● **What the task requires**
From the line with "helpful [1193, 343]" up to and including the last line of the material, write out each line again with its wording unchanged. Multiply every coordinate in the answers by 0.25 and round to whole numbers, with halves going up, and give only these lines.

● **Supplied entries**
::::
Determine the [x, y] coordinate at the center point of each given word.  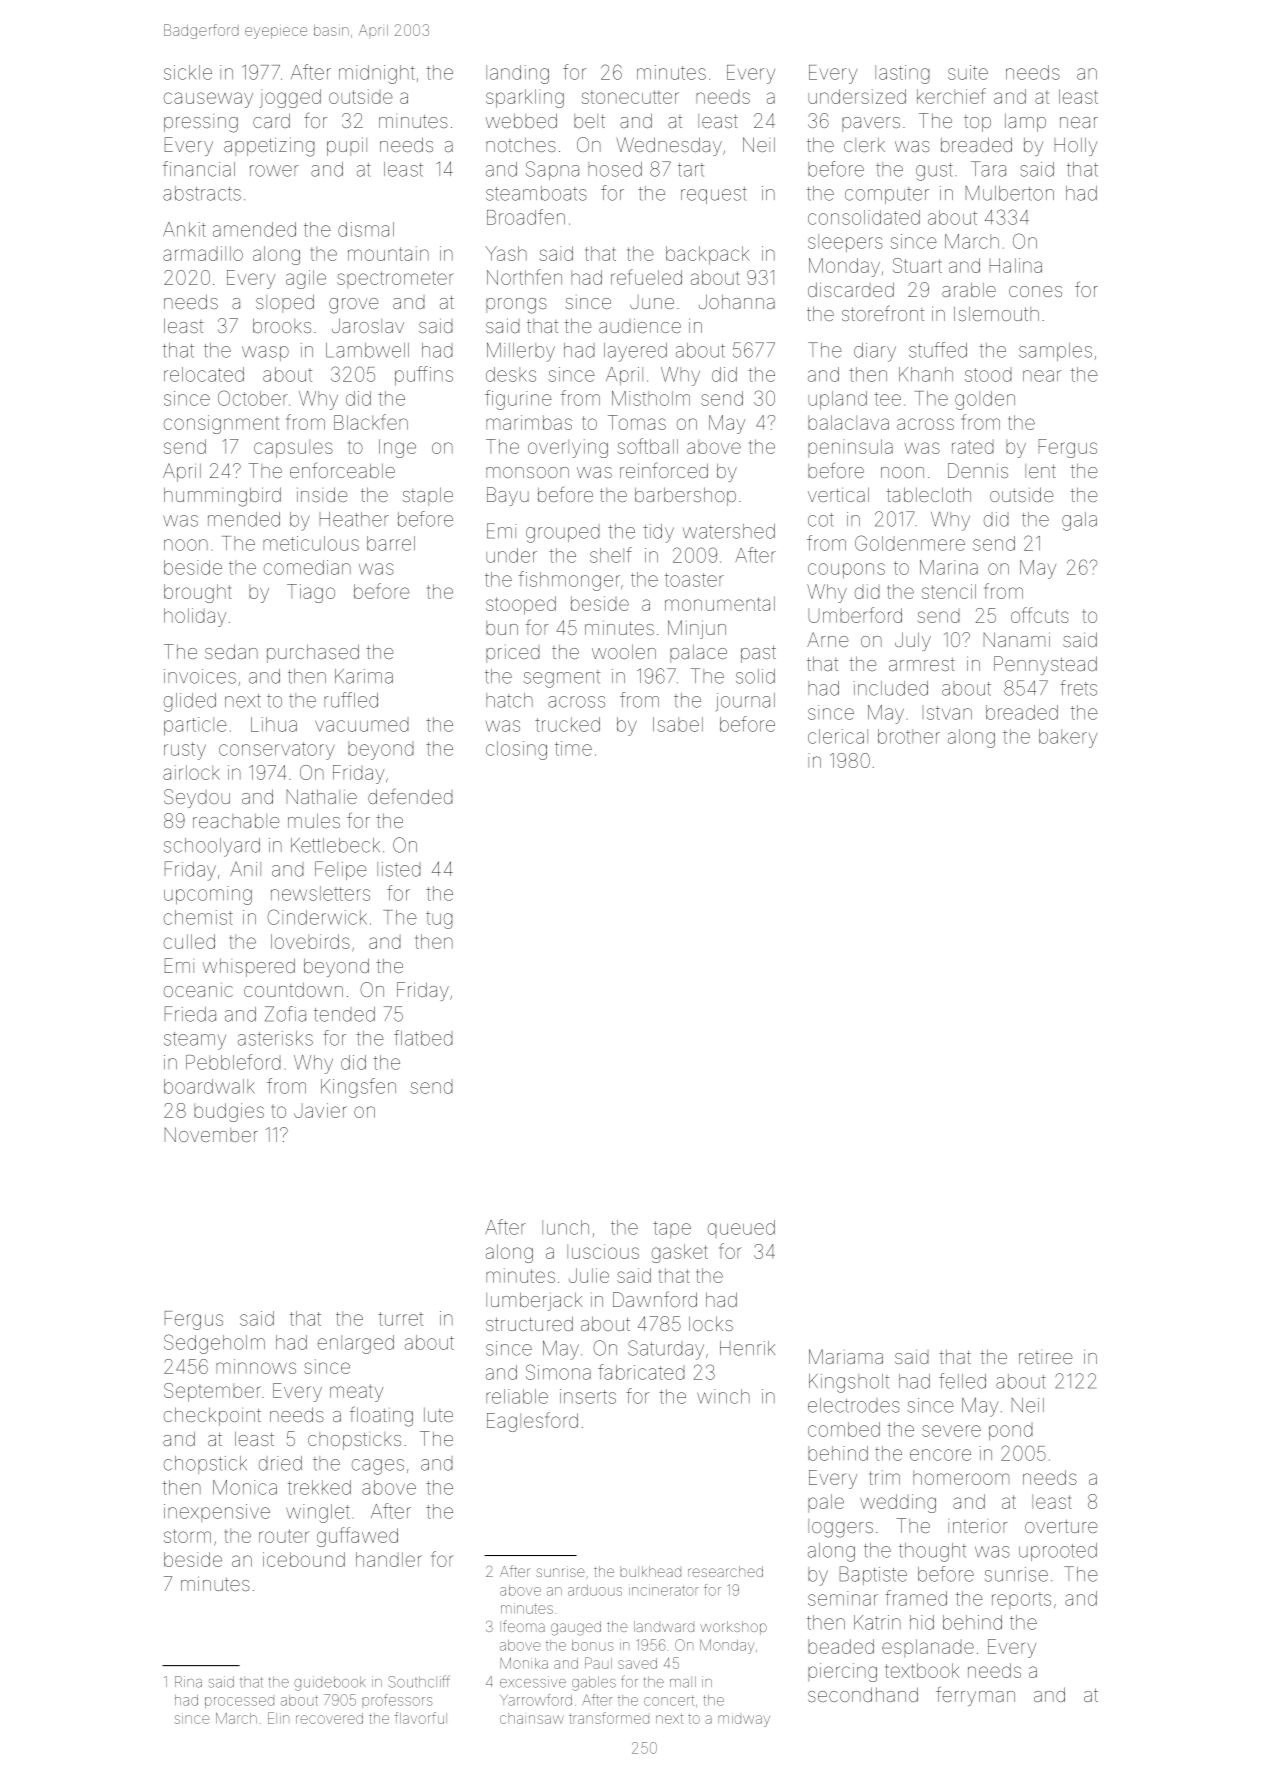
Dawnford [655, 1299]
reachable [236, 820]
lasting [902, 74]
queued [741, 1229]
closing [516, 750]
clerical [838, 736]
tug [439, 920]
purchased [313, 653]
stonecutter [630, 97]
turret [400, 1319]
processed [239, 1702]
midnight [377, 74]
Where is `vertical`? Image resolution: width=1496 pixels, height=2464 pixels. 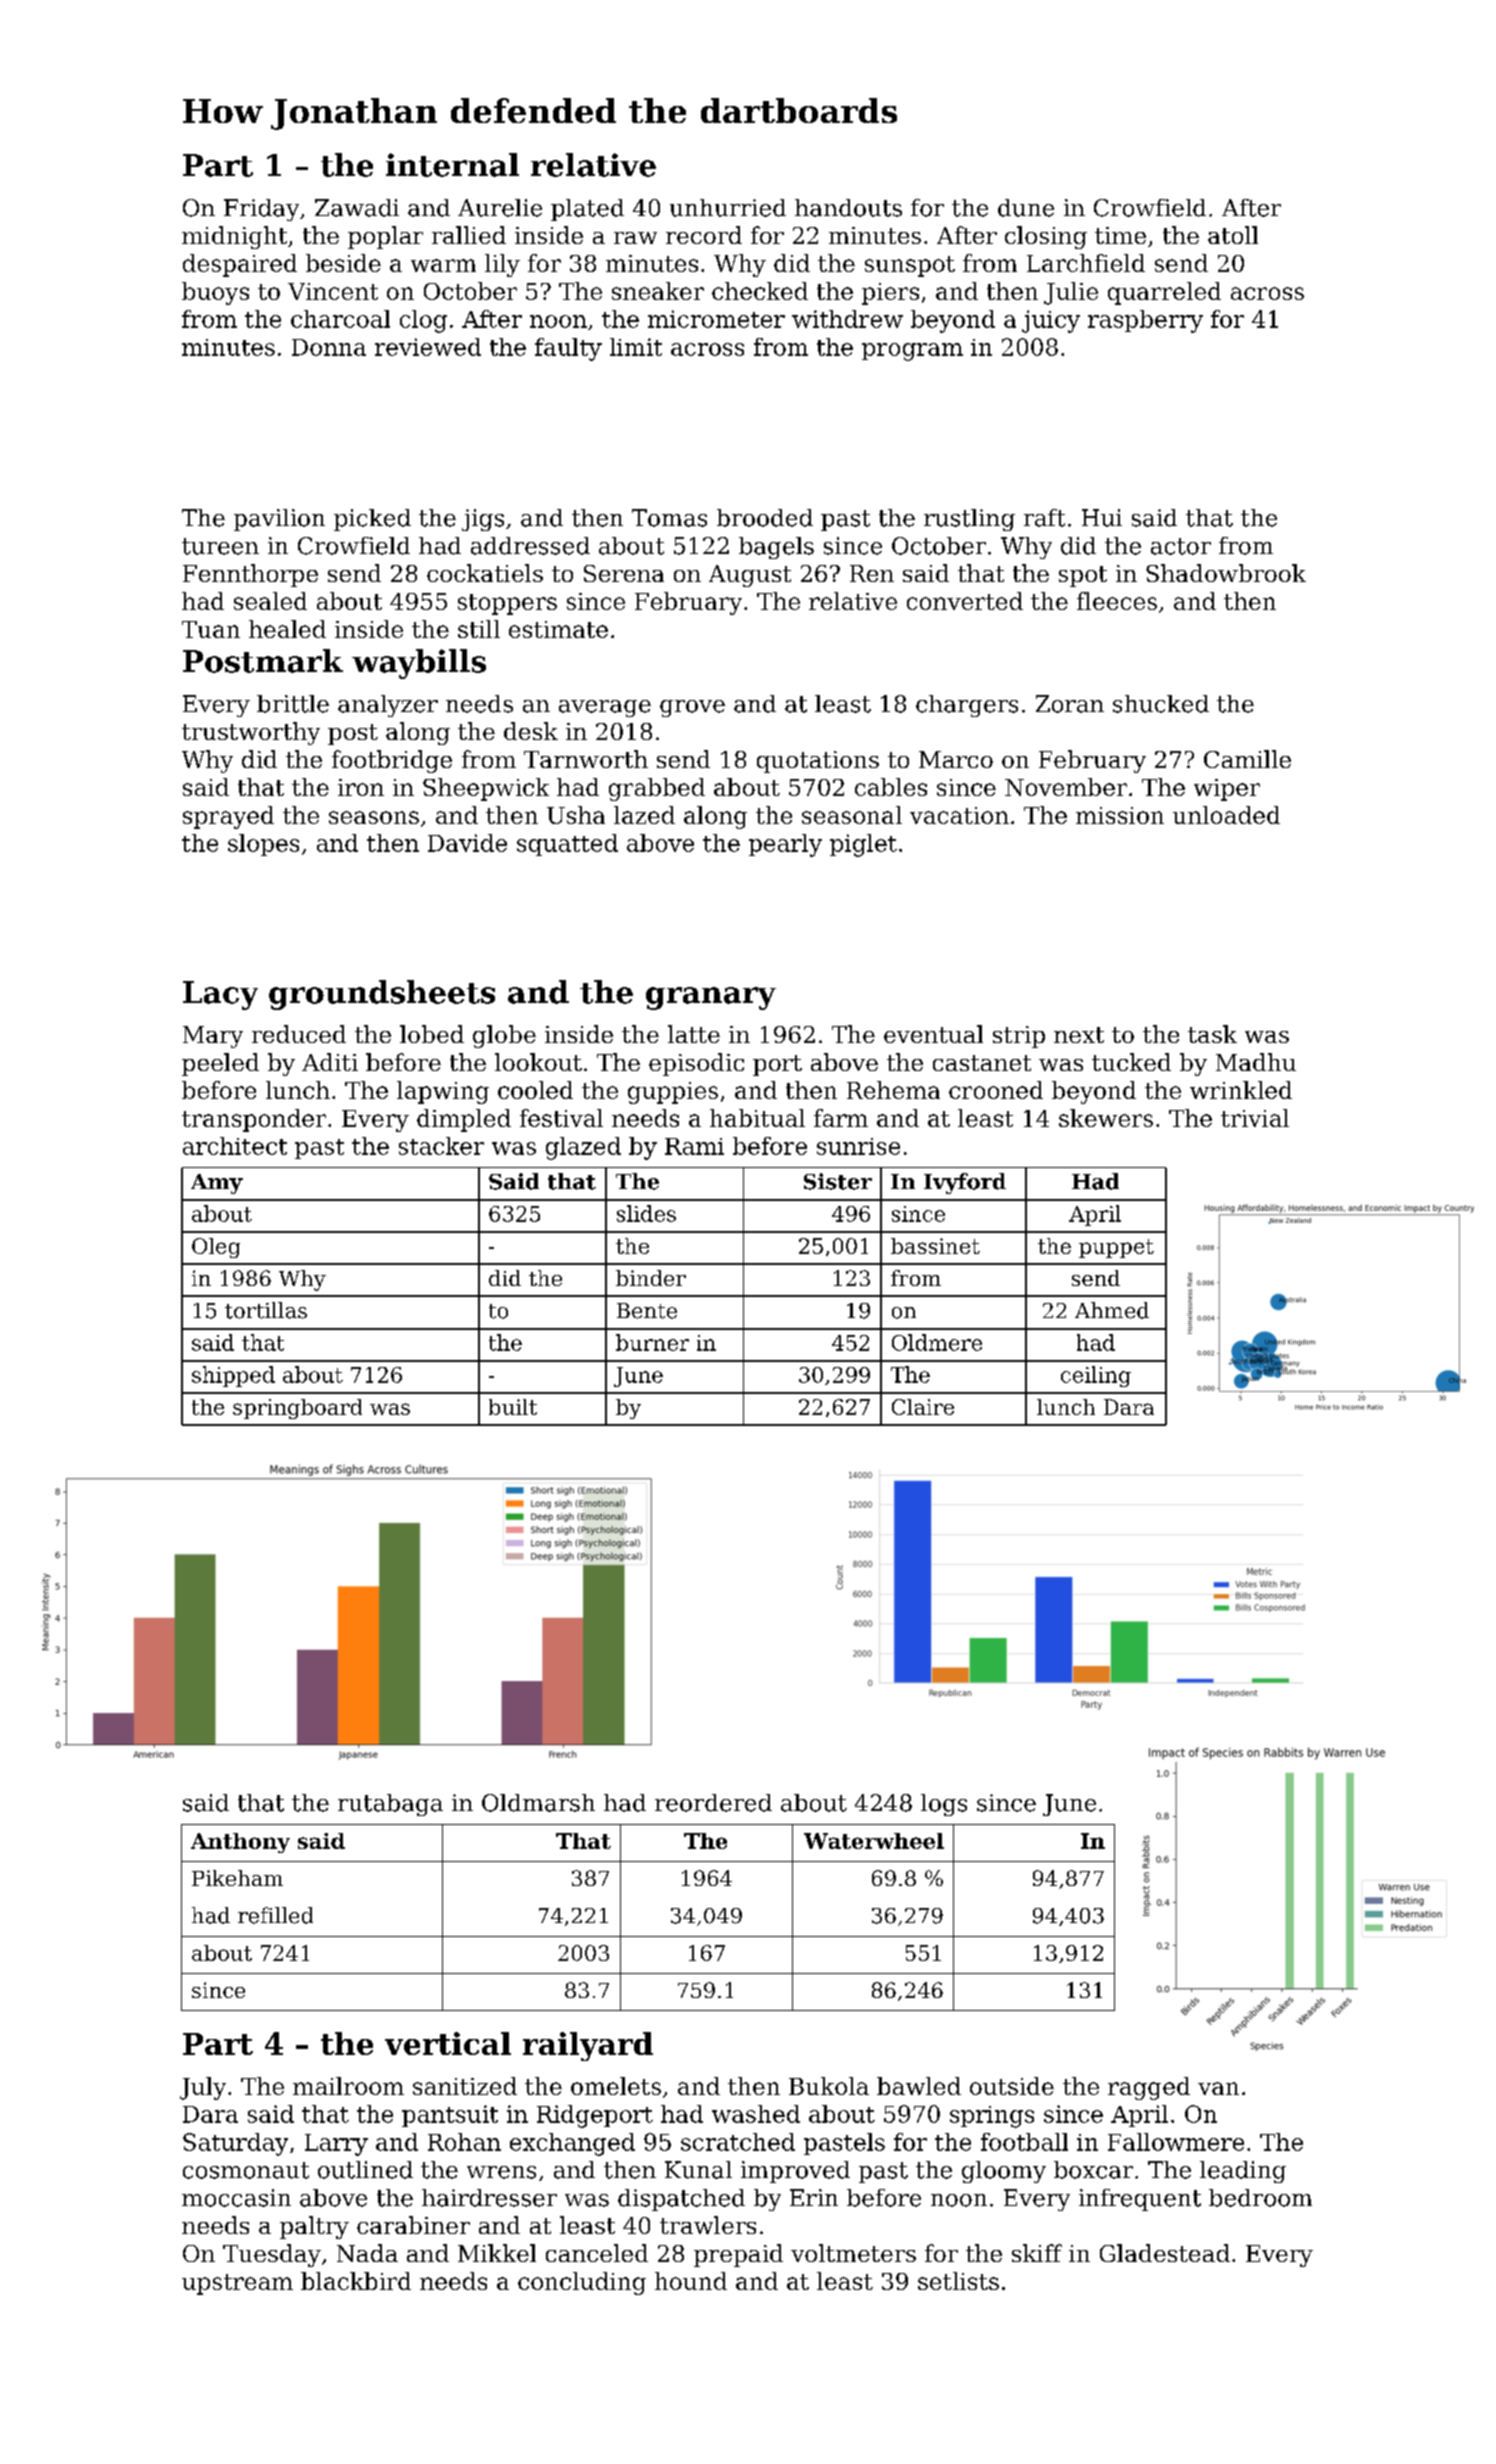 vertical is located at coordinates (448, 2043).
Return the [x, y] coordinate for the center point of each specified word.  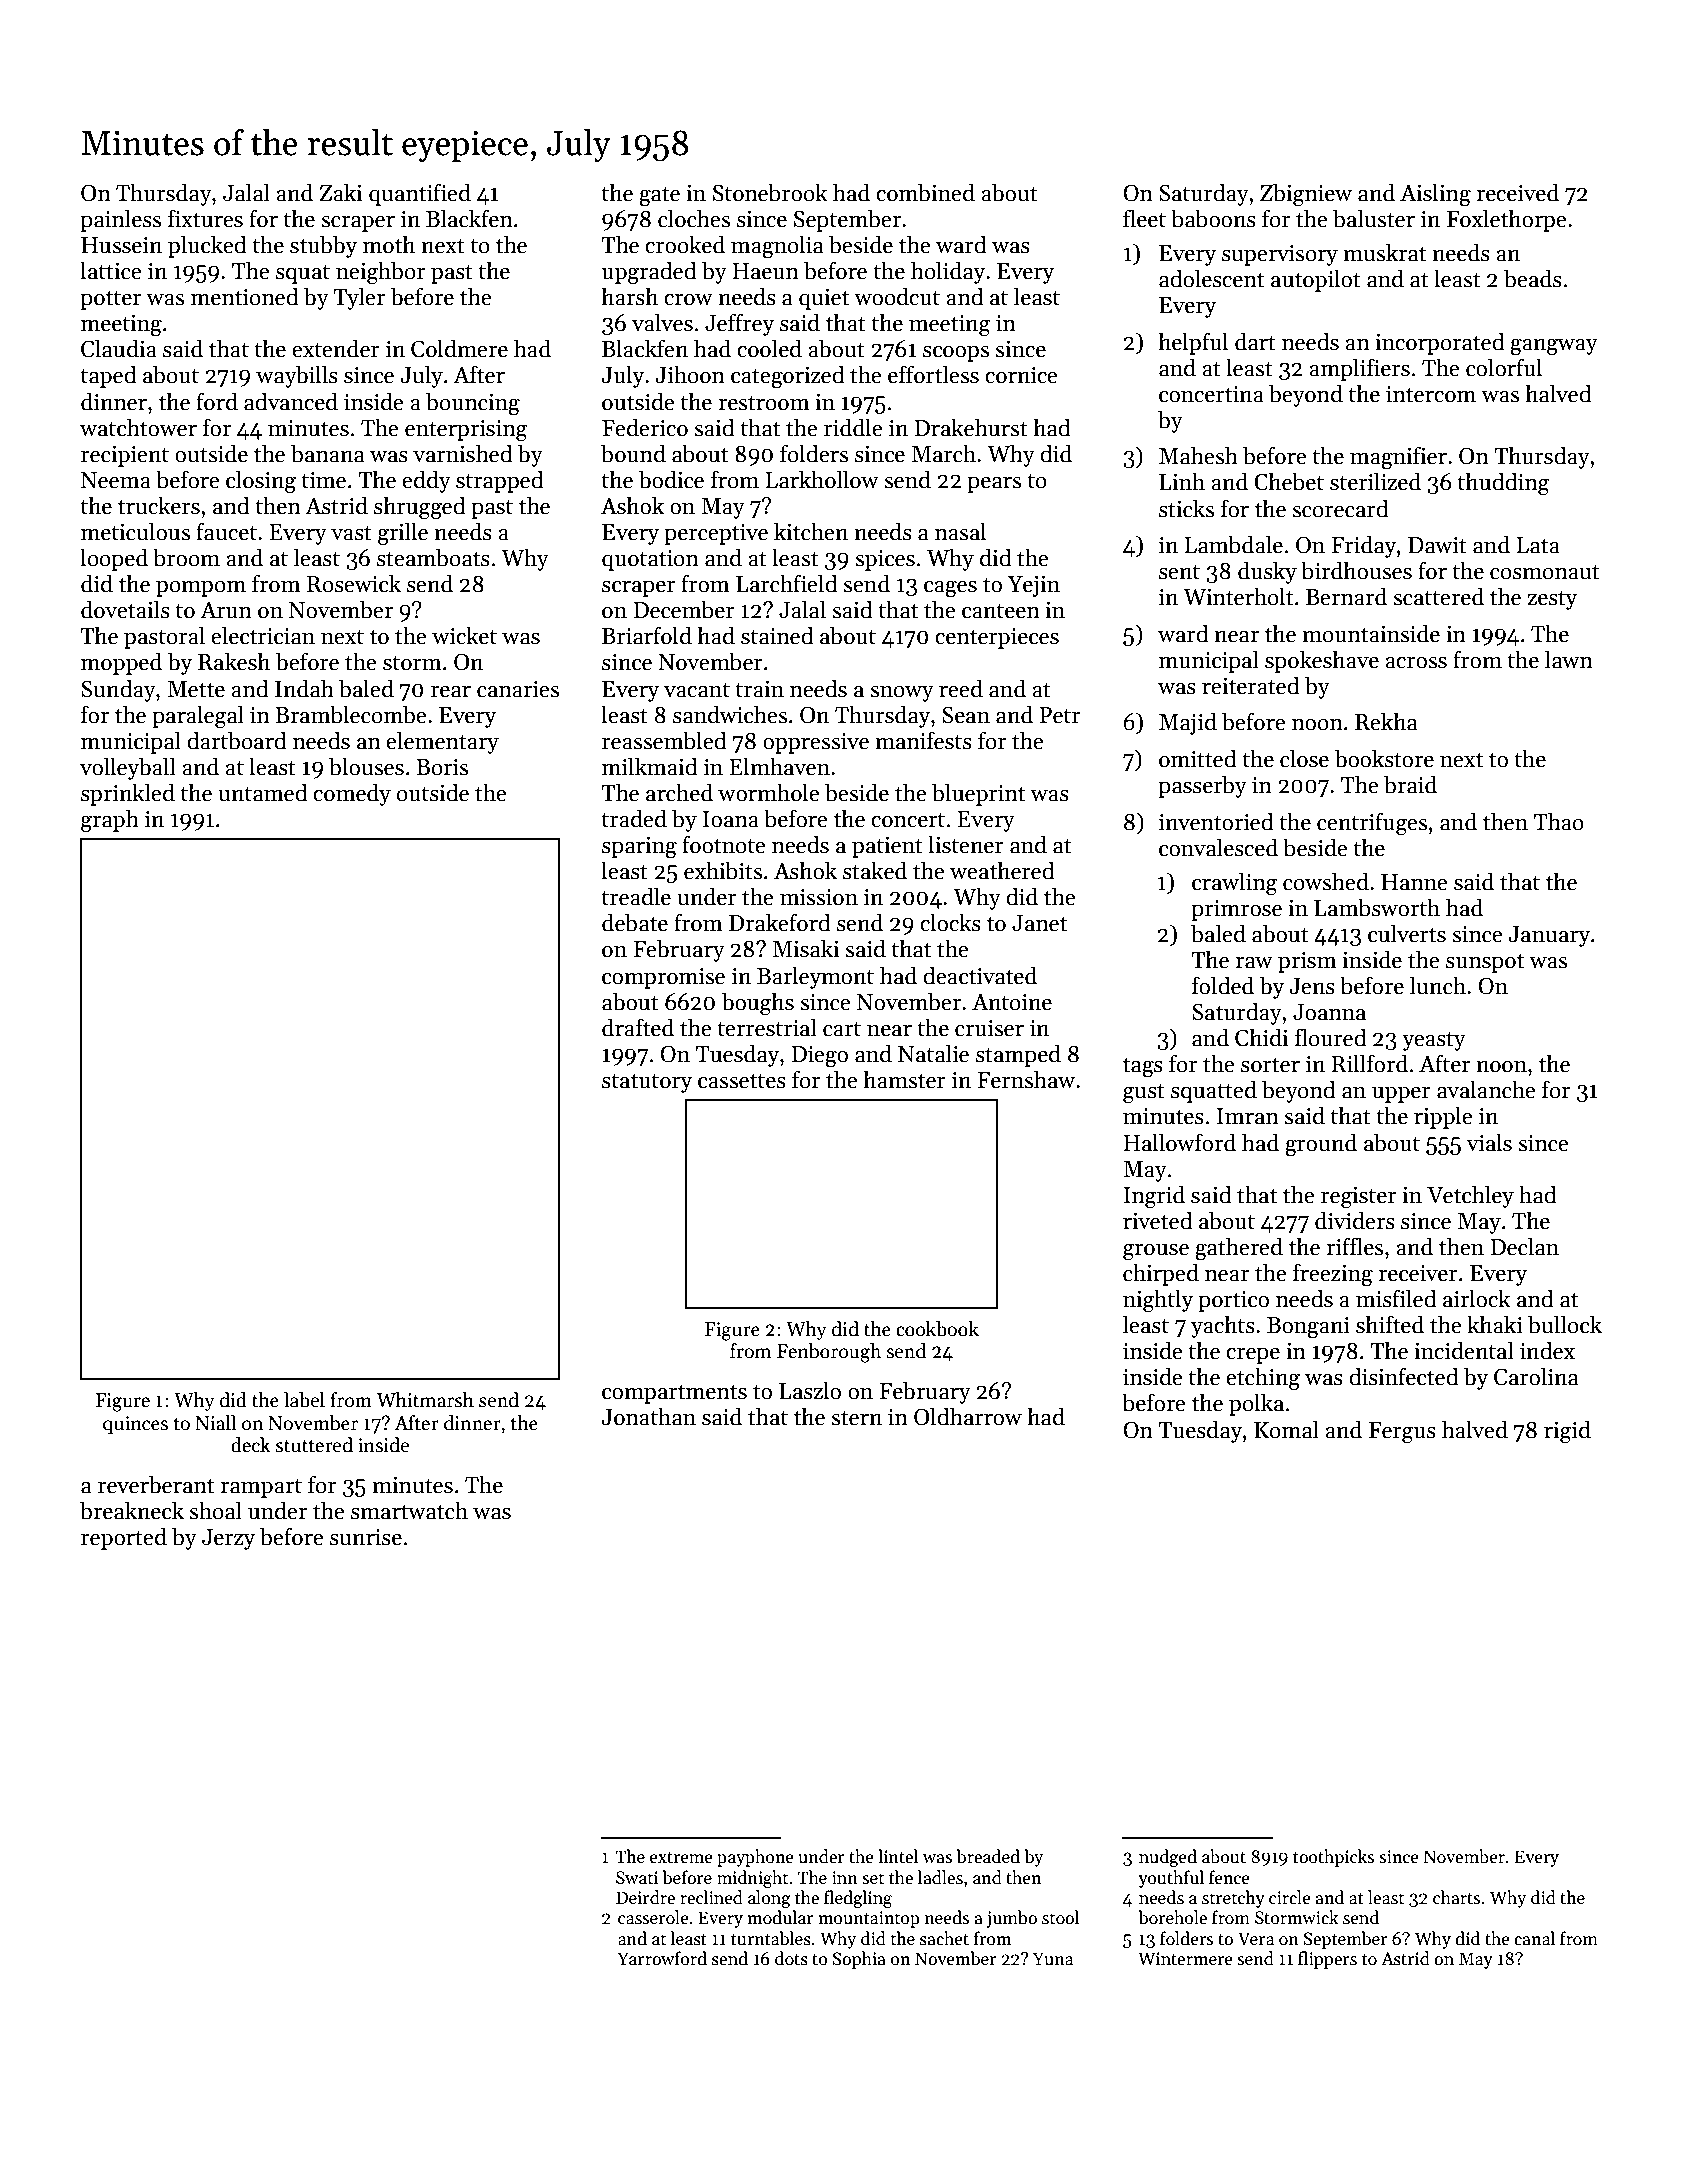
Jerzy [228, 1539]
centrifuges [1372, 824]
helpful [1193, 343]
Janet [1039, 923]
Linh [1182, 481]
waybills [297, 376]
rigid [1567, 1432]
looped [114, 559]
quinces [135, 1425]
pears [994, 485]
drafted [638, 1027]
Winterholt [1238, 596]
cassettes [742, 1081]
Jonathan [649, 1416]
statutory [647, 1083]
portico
::::
● **Output of the task**
helpful [298, 86]
Janet [260, 231]
Linh [296, 120]
waybills [74, 94]
rigid [392, 358]
looped [29, 140]
quinces [34, 356]
pears [249, 121]
drafted [160, 257]
Winterholt [310, 149]
cassettes [186, 270]
Jonathan [162, 354]
statutory [162, 271]
portico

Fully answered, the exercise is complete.